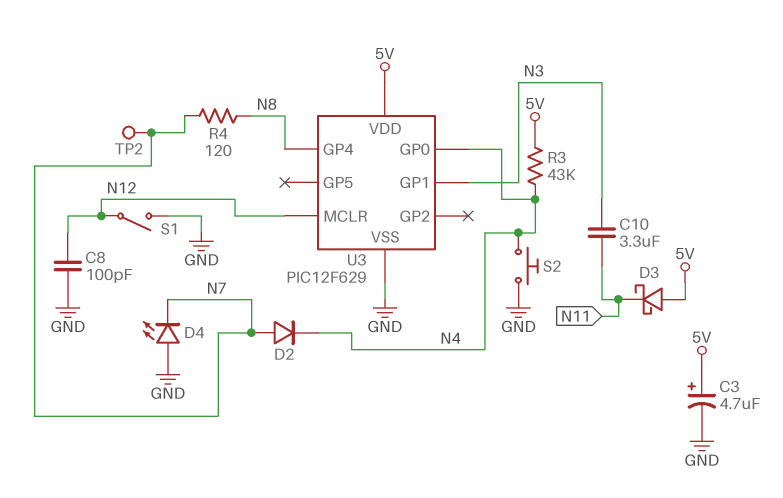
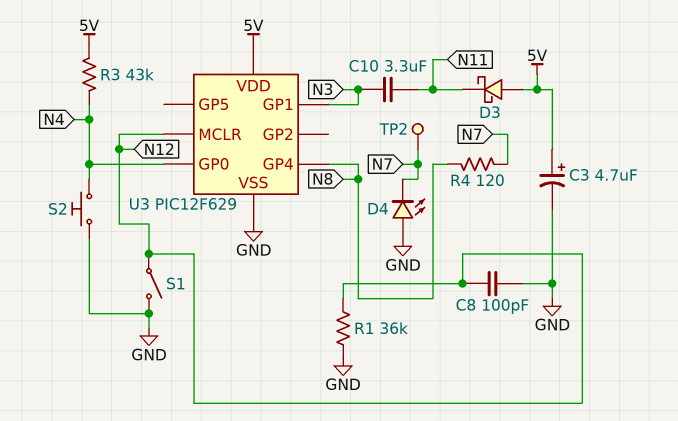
D2: diode (A N7, K N4) -> none
R1: none -> 36k (GND, N12)

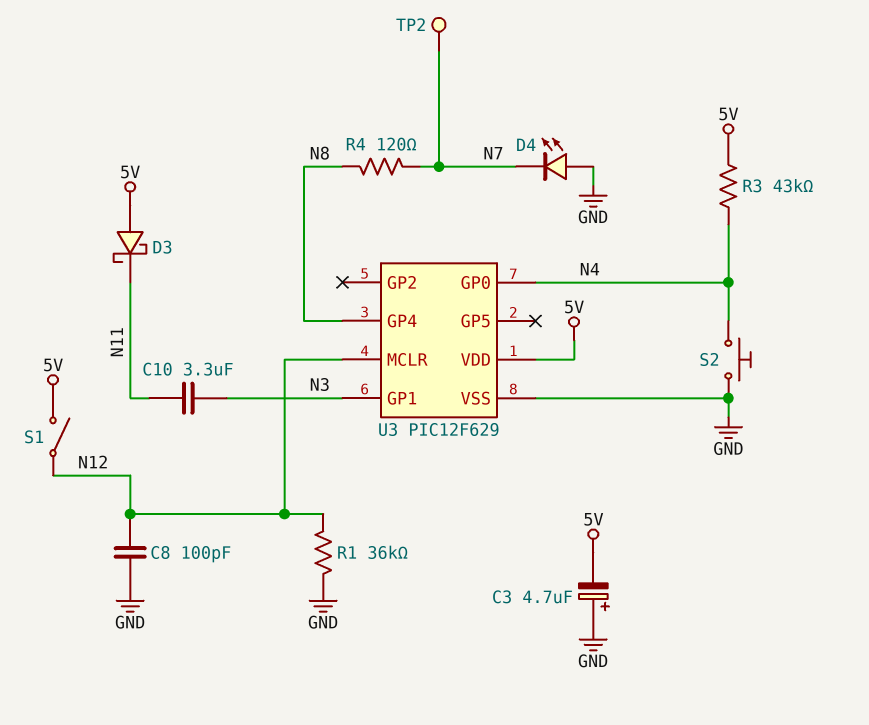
C3: 4.7uF (plus 5V, minus GND) -> 4.7uF (plus GND, minus 5V)
S1: switch (GND, N12) -> switch (5V, N12)

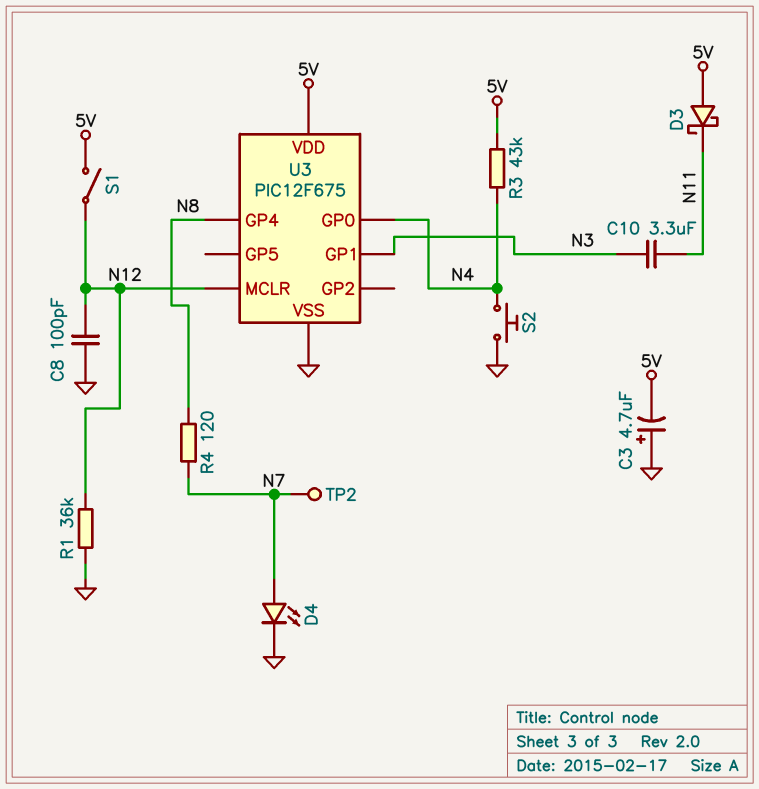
D4: LED (A GND, K N7) -> LED (A N7, K GND)
U3: PIC12F629 -> PIC12F675

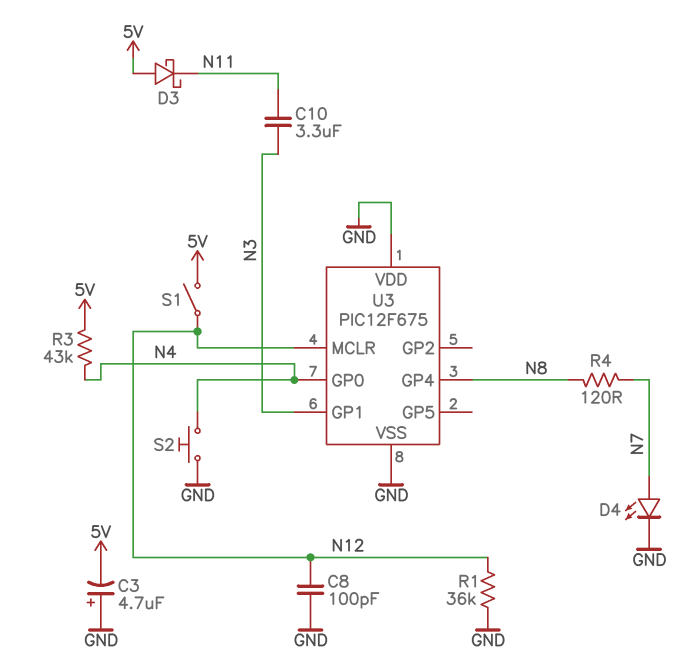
TP2: test point (N7) -> none
U3 pin VDD: 5V -> GND

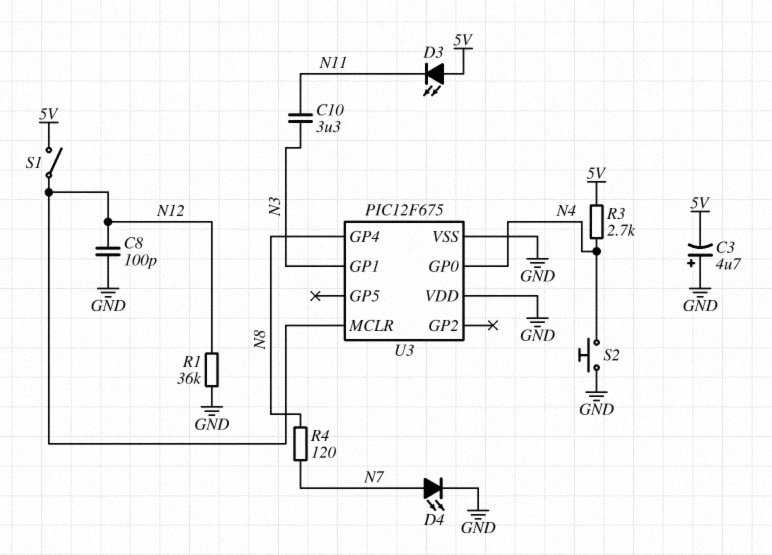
D3: schottky (A 5V, K N11) -> LED (A 5V, K N11)
R3: 43k (5V, N4) -> 2.7k (5V, N4)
---*---
EXERCISE AIM
Restate, exactly as they appear, the line with "TP2: test point (N7) -> none" and all the lines after it up to the end of the data above; images do not belong in the copy.

EXERCISE ANSWER
TP2: test point (N7) -> none
U3 pin VDD: 5V -> GND

D3: schottky (A 5V, K N11) -> LED (A 5V, K N11)
R3: 43k (5V, N4) -> 2.7k (5V, N4)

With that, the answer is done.